### PROBLEM REQUIREMENTS
Of the records that follow, copy only the lines from the line containing "U3 pin TRIG: TRIG -> 3V3" to the line containing "R104: 750 (GND, NET3) -> 680 (GND, NET3)", both included, exactly as written.

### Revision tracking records
+---+

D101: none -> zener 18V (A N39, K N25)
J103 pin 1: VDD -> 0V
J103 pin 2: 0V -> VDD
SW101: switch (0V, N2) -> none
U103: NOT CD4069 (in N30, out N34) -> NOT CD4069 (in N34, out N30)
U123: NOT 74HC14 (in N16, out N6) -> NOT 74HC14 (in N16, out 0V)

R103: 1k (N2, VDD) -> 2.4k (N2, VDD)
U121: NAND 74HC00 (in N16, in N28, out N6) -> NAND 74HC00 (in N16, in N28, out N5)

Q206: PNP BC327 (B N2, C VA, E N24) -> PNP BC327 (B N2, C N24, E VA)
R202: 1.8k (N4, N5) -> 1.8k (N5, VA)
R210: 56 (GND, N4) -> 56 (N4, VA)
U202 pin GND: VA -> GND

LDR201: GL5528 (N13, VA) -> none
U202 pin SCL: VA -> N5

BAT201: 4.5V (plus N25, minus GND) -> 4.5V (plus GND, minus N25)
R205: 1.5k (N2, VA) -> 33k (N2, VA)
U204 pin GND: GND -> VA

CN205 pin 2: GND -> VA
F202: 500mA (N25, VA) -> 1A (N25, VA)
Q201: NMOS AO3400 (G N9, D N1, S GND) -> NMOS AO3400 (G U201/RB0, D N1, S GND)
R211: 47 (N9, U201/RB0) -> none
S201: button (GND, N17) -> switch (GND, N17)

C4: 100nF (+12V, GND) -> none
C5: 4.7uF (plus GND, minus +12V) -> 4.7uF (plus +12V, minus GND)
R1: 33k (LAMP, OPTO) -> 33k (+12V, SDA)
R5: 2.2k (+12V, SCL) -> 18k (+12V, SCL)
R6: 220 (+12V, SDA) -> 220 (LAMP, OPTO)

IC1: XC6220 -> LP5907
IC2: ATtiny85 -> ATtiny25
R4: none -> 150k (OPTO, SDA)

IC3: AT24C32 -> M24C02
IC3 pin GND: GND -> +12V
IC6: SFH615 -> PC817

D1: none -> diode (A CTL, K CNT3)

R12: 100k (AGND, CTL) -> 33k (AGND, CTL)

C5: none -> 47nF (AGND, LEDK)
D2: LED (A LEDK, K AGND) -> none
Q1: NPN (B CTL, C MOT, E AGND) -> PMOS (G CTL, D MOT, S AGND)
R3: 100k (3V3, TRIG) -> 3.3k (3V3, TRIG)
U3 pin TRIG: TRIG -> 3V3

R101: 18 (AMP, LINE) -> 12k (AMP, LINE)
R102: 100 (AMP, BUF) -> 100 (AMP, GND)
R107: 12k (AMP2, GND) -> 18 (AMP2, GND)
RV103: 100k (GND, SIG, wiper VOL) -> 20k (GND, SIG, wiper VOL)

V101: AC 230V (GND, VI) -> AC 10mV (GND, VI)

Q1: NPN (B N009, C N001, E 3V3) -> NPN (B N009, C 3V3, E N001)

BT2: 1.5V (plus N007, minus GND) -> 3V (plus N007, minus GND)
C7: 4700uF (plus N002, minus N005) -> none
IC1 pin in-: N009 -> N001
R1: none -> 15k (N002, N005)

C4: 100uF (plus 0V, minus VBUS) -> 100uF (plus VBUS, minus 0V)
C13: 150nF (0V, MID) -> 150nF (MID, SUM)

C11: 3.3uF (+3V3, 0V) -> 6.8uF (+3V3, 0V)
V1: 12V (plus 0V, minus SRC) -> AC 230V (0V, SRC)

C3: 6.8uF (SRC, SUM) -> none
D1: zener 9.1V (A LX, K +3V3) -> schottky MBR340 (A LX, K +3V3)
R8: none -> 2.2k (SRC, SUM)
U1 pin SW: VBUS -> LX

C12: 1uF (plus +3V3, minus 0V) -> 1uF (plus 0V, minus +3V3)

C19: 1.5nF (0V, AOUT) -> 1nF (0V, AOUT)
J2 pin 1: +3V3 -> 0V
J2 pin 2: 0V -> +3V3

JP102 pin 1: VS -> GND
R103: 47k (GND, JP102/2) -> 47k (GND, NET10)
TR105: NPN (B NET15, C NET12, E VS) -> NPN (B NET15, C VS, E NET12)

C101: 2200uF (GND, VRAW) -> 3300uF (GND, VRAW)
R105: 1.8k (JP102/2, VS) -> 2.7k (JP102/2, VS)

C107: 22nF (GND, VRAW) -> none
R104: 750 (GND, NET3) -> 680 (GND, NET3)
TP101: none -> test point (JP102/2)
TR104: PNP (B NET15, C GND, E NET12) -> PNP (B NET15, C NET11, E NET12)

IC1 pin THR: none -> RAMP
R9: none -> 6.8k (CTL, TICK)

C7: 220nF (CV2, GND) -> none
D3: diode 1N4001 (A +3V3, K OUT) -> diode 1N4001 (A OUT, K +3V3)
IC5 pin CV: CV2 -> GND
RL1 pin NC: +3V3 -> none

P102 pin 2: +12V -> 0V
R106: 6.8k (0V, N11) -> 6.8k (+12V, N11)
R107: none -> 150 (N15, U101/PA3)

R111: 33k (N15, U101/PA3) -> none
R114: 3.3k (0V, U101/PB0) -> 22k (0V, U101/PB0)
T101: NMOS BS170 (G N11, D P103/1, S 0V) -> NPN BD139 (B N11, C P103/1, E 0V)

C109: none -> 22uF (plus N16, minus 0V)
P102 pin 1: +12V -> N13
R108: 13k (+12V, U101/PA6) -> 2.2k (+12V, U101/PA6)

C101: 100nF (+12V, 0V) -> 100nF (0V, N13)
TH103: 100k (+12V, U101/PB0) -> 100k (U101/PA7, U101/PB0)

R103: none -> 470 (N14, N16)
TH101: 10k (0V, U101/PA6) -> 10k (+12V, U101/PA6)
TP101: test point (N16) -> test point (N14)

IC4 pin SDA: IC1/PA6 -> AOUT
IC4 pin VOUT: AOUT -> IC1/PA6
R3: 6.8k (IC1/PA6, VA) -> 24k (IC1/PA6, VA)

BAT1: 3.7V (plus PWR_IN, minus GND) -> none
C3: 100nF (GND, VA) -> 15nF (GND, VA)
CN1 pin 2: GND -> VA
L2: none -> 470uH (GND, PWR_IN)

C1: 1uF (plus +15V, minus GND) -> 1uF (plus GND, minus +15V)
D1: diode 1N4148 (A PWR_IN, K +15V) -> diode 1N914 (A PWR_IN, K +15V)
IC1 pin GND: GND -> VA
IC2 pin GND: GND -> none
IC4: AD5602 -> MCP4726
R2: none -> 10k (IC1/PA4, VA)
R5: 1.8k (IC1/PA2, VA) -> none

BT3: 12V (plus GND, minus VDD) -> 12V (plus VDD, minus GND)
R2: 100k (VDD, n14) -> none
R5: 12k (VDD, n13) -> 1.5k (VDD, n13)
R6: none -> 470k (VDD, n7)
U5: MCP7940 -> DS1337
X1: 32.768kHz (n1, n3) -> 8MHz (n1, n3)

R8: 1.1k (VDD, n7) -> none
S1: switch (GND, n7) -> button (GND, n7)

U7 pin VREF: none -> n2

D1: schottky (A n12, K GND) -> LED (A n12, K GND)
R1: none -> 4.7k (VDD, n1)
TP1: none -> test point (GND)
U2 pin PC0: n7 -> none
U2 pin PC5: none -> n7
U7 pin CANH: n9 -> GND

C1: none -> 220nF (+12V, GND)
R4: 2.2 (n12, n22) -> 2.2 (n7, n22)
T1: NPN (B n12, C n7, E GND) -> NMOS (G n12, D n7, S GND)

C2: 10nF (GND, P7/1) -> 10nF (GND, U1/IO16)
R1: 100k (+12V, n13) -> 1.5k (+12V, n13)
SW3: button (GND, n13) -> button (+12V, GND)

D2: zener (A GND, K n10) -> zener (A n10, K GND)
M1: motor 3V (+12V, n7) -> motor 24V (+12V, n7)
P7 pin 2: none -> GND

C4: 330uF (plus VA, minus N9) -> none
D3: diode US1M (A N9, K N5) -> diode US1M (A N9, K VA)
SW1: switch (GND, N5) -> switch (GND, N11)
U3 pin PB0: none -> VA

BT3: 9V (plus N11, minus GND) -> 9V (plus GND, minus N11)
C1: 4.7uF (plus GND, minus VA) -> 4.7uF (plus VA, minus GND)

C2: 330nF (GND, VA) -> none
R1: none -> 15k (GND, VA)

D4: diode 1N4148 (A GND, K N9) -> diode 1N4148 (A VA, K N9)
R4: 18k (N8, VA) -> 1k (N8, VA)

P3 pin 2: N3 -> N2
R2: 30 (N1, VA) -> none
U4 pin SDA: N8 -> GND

+---+

### EXPECTED ANSWER
U3 pin TRIG: TRIG -> 3V3

R101: 18 (AMP, LINE) -> 12k (AMP, LINE)
R102: 100 (AMP, BUF) -> 100 (AMP, GND)
R107: 12k (AMP2, GND) -> 18 (AMP2, GND)
RV103: 100k (GND, SIG, wiper VOL) -> 20k (GND, SIG, wiper VOL)

V101: AC 230V (GND, VI) -> AC 10mV (GND, VI)

Q1: NPN (B N009, C N001, E 3V3) -> NPN (B N009, C 3V3, E N001)

BT2: 1.5V (plus N007, minus GND) -> 3V (plus N007, minus GND)
C7: 4700uF (plus N002, minus N005) -> none
IC1 pin in-: N009 -> N001
R1: none -> 15k (N002, N005)

C4: 100uF (plus 0V, minus VBUS) -> 100uF (plus VBUS, minus 0V)
C13: 150nF (0V, MID) -> 150nF (MID, SUM)

C11: 3.3uF (+3V3, 0V) -> 6.8uF (+3V3, 0V)
V1: 12V (plus 0V, minus SRC) -> AC 230V (0V, SRC)

C3: 6.8uF (SRC, SUM) -> none
D1: zener 9.1V (A LX, K +3V3) -> schottky MBR340 (A LX, K +3V3)
R8: none -> 2.2k (SRC, SUM)
U1 pin SW: VBUS -> LX

C12: 1uF (plus +3V3, minus 0V) -> 1uF (plus 0V, minus +3V3)

C19: 1.5nF (0V, AOUT) -> 1nF (0V, AOUT)
J2 pin 1: +3V3 -> 0V
J2 pin 2: 0V -> +3V3

JP102 pin 1: VS -> GND
R103: 47k (GND, JP102/2) -> 47k (GND, NET10)
TR105: NPN (B NET15, C NET12, E VS) -> NPN (B NET15, C VS, E NET12)

C101: 2200uF (GND, VRAW) -> 3300uF (GND, VRAW)
R105: 1.8k (JP102/2, VS) -> 2.7k (JP102/2, VS)

C107: 22nF (GND, VRAW) -> none
R104: 750 (GND, NET3) -> 680 (GND, NET3)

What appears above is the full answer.